— Work instructions —
Write the listing below out again exactly, though only as far as the line with "(315, 417) = (275, 258): none -> brown plate", which is included.

— Provided entries —
+++

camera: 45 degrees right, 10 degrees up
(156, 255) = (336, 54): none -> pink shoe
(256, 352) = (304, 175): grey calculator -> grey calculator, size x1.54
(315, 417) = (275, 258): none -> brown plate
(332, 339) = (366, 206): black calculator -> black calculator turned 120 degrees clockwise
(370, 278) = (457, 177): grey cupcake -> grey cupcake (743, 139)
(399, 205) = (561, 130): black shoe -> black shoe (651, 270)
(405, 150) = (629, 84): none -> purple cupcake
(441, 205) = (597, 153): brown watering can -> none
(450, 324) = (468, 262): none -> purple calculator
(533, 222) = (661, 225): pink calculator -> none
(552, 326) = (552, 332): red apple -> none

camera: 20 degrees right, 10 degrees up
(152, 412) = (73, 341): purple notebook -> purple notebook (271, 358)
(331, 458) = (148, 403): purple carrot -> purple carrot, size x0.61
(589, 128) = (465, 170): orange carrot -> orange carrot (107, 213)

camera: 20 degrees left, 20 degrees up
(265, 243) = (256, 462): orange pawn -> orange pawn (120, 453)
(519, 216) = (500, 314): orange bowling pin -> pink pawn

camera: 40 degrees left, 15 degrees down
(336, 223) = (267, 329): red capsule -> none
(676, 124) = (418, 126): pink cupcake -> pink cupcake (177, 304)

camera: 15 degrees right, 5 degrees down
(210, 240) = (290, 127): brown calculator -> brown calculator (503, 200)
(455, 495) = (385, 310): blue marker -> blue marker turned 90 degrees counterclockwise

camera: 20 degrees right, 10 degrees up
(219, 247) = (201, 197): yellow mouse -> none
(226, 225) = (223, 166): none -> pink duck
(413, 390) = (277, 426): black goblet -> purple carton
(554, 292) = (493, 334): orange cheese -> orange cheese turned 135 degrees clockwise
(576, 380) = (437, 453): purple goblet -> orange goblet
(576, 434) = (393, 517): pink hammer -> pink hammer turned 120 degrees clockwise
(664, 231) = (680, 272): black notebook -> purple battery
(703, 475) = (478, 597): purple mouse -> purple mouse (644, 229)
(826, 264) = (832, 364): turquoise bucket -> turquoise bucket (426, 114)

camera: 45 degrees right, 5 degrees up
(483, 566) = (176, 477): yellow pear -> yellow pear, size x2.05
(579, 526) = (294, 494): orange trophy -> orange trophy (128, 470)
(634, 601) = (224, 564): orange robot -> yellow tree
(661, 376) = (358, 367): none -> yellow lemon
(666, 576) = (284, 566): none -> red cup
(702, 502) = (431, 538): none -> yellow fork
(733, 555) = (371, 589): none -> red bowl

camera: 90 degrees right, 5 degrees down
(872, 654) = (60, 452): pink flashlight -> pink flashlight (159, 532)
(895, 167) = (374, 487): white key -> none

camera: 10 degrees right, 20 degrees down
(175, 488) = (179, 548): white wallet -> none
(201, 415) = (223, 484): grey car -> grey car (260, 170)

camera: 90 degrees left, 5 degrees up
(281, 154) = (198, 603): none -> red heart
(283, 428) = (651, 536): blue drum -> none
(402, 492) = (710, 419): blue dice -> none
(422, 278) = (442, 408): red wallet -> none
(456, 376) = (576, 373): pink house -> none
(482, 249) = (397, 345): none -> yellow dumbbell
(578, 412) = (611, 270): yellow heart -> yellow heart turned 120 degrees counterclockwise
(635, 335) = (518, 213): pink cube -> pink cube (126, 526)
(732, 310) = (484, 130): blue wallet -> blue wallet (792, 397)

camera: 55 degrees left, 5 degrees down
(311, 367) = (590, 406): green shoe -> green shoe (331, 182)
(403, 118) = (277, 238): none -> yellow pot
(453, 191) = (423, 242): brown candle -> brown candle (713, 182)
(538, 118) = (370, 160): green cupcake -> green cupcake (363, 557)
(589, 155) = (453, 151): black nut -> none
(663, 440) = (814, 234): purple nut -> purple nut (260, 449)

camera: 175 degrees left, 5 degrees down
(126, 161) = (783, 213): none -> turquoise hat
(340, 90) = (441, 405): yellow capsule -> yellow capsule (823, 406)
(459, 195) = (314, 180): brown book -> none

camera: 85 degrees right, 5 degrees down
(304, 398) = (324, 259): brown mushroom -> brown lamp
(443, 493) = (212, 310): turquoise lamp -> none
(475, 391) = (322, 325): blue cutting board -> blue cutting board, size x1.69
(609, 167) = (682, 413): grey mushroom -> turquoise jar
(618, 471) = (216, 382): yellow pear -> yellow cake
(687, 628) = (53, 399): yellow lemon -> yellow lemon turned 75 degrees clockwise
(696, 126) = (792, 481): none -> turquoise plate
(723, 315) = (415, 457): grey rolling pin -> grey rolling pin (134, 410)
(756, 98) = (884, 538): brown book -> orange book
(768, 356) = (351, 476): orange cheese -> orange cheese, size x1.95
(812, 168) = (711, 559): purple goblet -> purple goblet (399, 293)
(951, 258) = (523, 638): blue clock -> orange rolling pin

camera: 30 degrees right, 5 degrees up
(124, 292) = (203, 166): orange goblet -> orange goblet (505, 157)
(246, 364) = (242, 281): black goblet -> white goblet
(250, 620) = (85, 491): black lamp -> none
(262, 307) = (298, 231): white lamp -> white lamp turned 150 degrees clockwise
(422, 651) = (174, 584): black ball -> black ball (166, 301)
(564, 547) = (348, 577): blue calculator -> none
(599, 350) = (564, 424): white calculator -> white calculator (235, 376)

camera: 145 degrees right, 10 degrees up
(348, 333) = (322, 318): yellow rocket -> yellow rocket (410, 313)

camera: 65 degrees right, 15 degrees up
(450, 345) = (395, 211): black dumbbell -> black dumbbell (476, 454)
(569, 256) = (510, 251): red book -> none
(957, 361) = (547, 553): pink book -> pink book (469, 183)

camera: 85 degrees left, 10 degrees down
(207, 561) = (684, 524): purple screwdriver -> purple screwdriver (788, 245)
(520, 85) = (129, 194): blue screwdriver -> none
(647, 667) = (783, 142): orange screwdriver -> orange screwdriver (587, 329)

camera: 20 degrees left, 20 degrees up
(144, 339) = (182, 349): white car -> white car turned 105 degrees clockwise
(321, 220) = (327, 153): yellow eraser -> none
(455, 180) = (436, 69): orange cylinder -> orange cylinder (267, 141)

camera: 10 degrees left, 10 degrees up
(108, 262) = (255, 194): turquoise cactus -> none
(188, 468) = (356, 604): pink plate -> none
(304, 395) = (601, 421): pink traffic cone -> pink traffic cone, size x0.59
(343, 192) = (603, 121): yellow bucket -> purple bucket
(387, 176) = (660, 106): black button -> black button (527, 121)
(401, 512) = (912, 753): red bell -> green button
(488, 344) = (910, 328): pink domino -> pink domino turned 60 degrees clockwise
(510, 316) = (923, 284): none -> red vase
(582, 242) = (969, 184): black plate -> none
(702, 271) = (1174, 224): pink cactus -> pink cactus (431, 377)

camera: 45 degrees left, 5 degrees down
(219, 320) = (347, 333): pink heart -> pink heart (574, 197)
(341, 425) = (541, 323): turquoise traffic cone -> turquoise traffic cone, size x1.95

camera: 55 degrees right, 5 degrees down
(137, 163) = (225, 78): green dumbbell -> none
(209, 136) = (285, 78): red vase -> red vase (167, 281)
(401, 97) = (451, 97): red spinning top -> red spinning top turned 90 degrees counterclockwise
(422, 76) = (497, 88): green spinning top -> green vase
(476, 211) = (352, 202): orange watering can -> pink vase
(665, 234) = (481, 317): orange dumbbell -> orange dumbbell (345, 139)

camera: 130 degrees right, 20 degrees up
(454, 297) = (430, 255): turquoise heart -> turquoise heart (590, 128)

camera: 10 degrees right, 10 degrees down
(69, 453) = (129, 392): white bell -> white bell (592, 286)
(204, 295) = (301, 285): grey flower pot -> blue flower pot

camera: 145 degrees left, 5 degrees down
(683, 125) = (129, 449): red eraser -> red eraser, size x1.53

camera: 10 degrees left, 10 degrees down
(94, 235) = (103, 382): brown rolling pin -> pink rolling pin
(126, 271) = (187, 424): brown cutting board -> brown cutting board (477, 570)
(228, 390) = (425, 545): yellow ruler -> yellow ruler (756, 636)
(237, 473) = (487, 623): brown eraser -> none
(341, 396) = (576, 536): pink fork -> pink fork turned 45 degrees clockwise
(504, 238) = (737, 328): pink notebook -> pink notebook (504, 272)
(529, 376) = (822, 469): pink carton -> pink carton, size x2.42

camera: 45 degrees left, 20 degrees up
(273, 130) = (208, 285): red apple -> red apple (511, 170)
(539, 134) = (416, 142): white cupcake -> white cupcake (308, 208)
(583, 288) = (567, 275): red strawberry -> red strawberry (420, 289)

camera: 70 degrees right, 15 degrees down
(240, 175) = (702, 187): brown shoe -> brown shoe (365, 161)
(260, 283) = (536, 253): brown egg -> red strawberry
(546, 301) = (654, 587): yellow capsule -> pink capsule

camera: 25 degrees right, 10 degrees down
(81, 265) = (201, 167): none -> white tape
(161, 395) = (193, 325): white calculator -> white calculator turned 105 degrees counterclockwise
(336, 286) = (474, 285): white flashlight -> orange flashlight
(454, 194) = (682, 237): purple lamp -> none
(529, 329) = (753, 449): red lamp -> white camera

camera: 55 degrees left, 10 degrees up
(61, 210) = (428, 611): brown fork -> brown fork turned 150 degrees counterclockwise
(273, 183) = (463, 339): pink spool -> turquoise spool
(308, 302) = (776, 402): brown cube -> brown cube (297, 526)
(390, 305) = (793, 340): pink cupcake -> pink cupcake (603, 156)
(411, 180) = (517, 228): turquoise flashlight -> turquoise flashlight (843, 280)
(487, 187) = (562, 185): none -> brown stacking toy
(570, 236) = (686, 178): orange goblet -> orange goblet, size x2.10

+++

— Task output —
camera: 45 degrees right, 10 degrees up
(156, 255) = (336, 54): none -> pink shoe
(256, 352) = (304, 175): grey calculator -> grey calculator, size x1.54
(315, 417) = (275, 258): none -> brown plate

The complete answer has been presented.